[Task] Output all of the records word for word and drop the images.

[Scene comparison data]
• • •
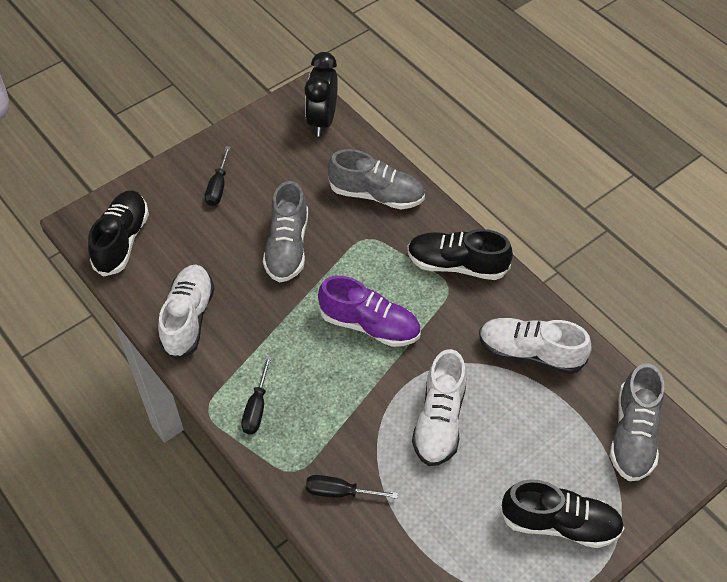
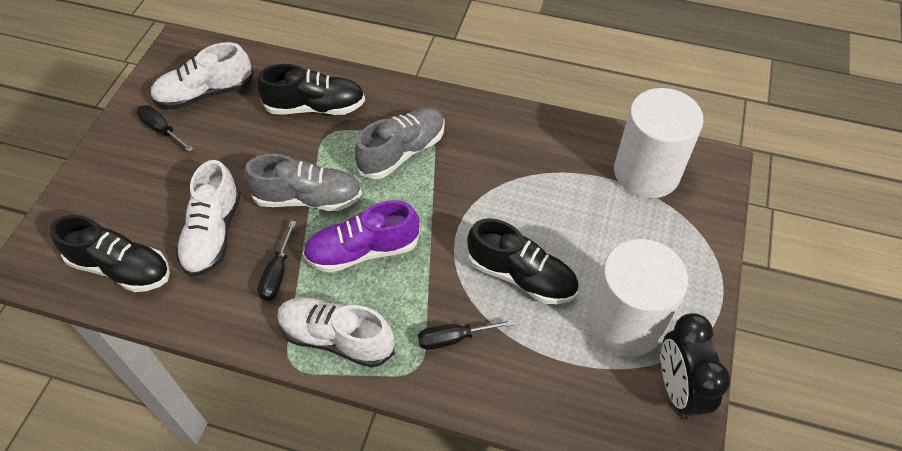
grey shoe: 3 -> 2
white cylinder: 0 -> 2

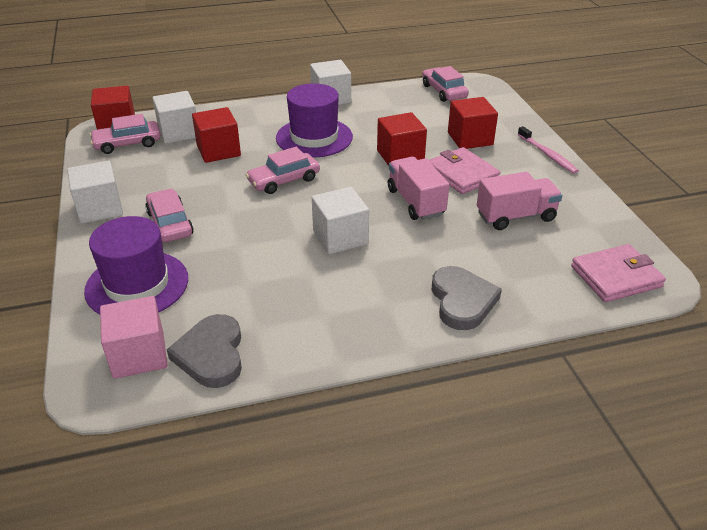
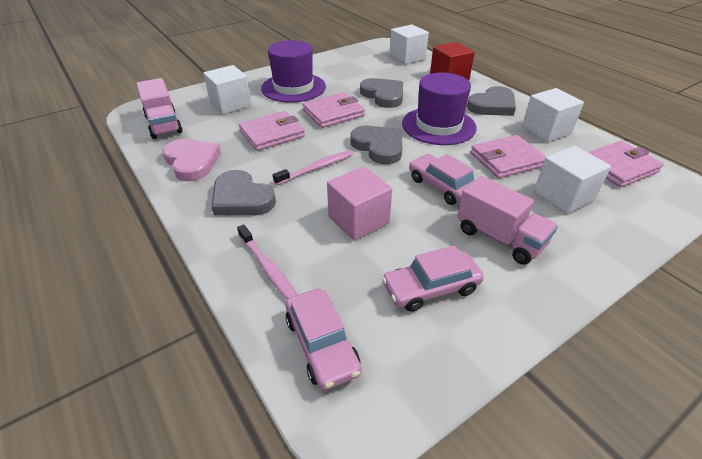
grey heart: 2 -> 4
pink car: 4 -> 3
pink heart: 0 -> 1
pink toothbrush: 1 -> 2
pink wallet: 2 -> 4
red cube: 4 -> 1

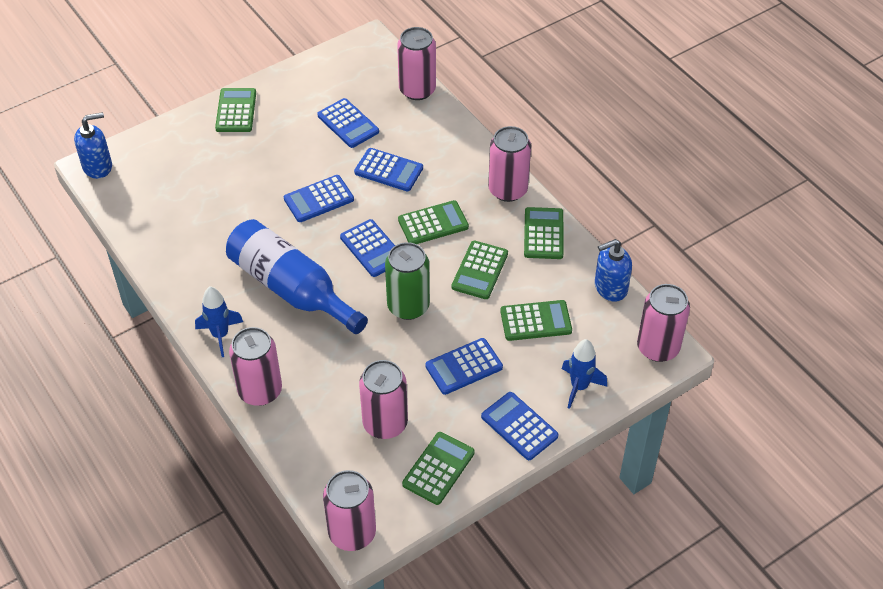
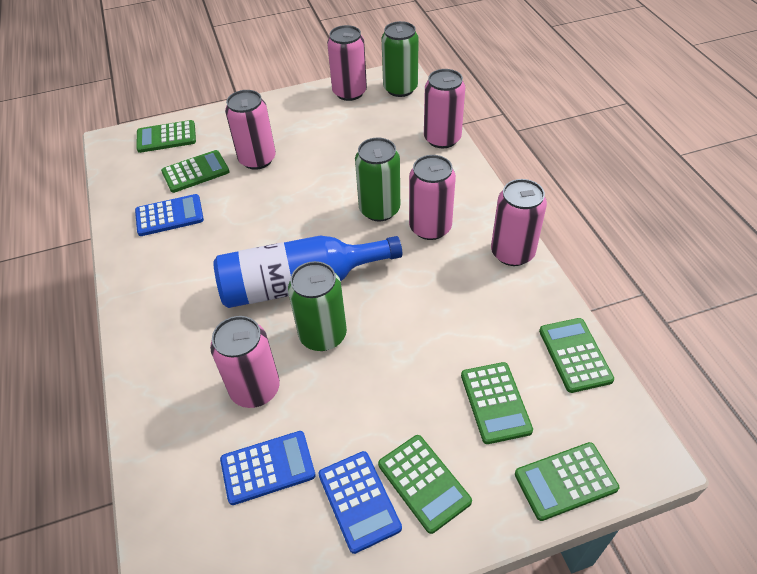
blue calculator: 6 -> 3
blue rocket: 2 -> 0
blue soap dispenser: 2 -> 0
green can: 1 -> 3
• • •
[Your solution]
grey shoe: 3 -> 2
white cylinder: 0 -> 2

grey heart: 2 -> 4
pink car: 4 -> 3
pink heart: 0 -> 1
pink toothbrush: 1 -> 2
pink wallet: 2 -> 4
red cube: 4 -> 1

blue calculator: 6 -> 3
blue rocket: 2 -> 0
blue soap dispenser: 2 -> 0
green can: 1 -> 3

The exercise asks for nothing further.